Return the count of lines in the following records that include "NAND", and nothing more.

Information supplied Start Marker

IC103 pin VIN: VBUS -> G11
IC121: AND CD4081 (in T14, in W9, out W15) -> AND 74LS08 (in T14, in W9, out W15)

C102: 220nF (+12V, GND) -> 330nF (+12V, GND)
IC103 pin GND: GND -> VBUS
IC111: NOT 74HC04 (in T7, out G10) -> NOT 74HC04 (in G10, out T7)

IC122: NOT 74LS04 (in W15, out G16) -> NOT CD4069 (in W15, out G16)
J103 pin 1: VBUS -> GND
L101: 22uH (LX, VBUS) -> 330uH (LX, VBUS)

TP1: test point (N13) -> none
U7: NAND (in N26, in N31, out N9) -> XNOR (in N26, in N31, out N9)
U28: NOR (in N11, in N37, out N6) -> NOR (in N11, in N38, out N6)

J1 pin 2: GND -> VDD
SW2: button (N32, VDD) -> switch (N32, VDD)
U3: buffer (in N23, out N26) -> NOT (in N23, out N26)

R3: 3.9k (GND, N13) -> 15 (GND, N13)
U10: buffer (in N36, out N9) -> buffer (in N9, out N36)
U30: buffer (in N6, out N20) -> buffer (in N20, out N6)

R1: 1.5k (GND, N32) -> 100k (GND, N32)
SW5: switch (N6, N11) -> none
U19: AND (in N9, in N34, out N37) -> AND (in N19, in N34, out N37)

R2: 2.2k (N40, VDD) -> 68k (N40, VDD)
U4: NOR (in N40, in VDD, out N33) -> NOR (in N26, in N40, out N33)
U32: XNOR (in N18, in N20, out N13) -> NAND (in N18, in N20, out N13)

Information supplied End Marker

Result. 2